Exercise aim = Write out, word for word, every line in the data below from the one containing "LINE2 pin VCC: 5V -> none" to the one containing "TOF2 pin SDA: RX -> A2", both of them included.

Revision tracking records
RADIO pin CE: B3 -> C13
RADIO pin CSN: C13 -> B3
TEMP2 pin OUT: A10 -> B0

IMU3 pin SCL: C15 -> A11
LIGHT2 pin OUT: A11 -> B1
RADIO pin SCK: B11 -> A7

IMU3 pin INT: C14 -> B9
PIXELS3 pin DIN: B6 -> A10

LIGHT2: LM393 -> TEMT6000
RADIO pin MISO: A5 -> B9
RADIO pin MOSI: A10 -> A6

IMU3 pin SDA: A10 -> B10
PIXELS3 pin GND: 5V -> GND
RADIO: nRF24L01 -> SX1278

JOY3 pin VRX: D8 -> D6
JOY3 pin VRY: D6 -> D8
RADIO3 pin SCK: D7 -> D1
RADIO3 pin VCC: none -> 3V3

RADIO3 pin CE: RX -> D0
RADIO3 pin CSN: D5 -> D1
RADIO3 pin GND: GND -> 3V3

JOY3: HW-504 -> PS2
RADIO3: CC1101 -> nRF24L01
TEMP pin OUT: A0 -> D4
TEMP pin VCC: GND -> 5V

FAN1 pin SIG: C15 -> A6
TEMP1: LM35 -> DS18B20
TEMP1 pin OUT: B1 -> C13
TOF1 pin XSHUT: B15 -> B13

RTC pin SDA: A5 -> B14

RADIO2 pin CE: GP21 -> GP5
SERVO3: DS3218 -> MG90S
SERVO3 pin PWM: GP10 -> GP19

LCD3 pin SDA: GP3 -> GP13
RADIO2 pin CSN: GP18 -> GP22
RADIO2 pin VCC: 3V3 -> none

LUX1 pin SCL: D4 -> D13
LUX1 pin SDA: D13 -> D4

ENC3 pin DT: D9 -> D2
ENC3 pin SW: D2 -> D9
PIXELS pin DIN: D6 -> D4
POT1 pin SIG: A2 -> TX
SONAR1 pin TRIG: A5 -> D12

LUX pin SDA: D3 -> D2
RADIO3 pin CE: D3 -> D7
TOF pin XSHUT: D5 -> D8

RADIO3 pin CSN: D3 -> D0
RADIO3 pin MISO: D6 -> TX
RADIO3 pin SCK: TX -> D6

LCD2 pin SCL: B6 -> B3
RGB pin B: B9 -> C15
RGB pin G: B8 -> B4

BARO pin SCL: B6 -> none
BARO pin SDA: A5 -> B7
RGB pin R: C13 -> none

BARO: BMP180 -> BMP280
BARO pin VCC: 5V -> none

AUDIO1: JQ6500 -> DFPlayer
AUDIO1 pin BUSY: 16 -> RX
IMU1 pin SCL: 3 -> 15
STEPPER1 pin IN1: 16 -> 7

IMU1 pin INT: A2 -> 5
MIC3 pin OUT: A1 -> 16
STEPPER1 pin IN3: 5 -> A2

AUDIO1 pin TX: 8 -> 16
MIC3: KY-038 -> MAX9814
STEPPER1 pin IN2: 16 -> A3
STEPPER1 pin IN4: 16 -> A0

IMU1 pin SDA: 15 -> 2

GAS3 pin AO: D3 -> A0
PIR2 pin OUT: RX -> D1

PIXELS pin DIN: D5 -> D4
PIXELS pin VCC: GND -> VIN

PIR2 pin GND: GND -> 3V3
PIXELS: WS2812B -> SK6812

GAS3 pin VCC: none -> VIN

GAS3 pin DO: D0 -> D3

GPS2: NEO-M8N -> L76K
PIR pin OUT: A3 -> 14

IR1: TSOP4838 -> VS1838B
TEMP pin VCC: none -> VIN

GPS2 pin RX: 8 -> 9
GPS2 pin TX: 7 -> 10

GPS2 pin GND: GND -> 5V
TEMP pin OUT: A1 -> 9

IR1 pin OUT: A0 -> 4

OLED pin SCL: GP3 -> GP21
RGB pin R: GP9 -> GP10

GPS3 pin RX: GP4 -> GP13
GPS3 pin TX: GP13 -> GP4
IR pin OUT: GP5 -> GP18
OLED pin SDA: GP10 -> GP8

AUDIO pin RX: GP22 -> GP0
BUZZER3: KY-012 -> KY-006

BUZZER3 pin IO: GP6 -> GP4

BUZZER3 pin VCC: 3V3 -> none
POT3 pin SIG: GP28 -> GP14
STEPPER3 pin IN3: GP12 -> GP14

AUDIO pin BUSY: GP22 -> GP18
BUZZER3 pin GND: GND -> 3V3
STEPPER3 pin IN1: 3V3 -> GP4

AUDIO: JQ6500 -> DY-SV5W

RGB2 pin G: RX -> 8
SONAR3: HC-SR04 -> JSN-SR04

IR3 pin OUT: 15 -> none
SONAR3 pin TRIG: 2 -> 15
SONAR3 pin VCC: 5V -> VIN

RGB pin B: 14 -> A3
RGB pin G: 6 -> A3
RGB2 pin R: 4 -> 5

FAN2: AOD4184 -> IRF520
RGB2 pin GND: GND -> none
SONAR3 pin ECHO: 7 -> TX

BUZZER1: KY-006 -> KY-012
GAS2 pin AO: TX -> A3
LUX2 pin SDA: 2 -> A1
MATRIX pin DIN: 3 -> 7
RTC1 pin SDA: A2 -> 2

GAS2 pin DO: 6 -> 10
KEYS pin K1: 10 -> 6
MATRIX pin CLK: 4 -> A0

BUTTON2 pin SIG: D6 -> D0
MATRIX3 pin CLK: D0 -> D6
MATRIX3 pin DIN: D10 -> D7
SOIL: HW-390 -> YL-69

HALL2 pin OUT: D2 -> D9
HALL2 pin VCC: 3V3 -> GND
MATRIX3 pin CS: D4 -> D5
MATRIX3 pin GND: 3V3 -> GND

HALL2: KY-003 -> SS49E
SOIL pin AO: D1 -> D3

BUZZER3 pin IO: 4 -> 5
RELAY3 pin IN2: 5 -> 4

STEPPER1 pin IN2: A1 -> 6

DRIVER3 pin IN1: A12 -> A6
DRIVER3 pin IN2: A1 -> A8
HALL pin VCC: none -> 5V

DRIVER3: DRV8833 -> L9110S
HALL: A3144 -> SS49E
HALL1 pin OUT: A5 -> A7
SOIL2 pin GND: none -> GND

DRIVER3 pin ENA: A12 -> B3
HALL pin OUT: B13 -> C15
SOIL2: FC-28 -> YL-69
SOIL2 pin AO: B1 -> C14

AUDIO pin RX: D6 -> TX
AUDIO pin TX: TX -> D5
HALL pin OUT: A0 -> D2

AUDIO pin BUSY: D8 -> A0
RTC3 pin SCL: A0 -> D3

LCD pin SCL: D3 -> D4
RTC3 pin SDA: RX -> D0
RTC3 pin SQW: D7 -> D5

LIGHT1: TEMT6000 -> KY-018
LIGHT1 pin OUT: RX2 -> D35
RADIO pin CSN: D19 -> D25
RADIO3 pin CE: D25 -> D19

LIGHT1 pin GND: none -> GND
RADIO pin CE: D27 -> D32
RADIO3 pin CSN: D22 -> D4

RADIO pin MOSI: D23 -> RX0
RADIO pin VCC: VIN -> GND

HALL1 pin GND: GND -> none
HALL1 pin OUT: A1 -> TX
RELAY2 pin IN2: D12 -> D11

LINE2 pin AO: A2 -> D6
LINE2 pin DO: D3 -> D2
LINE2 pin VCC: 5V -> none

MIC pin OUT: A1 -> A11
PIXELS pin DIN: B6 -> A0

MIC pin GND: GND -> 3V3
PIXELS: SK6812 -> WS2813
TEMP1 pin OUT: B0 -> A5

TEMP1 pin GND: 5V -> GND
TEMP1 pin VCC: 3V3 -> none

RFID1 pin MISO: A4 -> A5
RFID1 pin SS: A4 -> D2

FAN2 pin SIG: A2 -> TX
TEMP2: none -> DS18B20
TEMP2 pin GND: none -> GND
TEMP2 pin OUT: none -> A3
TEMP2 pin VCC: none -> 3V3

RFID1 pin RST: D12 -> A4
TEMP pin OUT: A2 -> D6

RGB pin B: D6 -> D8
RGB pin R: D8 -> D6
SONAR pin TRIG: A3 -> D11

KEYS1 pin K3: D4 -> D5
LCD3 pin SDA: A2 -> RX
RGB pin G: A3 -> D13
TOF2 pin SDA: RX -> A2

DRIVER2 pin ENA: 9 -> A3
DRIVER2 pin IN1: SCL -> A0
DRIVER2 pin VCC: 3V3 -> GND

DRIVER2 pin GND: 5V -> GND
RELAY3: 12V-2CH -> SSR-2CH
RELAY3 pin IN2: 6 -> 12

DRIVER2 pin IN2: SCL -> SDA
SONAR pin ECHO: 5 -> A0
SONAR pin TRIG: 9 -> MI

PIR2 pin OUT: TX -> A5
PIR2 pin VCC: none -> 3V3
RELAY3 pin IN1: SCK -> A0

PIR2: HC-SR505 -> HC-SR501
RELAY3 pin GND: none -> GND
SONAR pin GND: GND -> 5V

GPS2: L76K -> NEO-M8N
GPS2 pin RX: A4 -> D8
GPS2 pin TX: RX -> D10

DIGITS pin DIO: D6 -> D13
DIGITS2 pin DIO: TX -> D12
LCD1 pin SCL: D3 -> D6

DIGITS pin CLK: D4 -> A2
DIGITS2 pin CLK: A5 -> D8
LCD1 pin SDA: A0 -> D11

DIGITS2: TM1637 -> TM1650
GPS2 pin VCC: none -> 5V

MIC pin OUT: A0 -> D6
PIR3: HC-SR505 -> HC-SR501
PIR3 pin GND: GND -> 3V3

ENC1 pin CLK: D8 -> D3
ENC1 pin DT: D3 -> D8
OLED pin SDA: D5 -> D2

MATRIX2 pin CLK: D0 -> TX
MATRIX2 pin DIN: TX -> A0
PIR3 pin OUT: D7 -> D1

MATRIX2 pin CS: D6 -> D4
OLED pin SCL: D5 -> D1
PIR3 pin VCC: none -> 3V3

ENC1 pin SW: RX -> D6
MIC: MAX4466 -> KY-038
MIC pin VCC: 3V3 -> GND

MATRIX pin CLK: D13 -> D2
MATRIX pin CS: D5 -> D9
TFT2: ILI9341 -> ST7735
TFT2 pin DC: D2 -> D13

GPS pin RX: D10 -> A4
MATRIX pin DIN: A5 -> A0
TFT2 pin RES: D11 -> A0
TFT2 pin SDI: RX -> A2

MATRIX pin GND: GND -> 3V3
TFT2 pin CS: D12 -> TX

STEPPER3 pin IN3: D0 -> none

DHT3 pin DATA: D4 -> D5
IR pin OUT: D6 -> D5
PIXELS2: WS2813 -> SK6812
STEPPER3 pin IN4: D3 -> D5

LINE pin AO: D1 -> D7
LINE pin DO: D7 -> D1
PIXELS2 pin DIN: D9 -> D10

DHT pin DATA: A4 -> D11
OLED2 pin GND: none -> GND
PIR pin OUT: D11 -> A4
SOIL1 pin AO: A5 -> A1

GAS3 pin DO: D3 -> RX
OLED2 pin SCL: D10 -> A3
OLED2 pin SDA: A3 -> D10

Answer space =
LINE2 pin VCC: 5V -> none

MIC pin OUT: A1 -> A11
PIXELS pin DIN: B6 -> A0

MIC pin GND: GND -> 3V3
PIXELS: SK6812 -> WS2813
TEMP1 pin OUT: B0 -> A5

TEMP1 pin GND: 5V -> GND
TEMP1 pin VCC: 3V3 -> none

RFID1 pin MISO: A4 -> A5
RFID1 pin SS: A4 -> D2

FAN2 pin SIG: A2 -> TX
TEMP2: none -> DS18B20
TEMP2 pin GND: none -> GND
TEMP2 pin OUT: none -> A3
TEMP2 pin VCC: none -> 3V3

RFID1 pin RST: D12 -> A4
TEMP pin OUT: A2 -> D6

RGB pin B: D6 -> D8
RGB pin R: D8 -> D6
SONAR pin TRIG: A3 -> D11

KEYS1 pin K3: D4 -> D5
LCD3 pin SDA: A2 -> RX
RGB pin G: A3 -> D13
TOF2 pin SDA: RX -> A2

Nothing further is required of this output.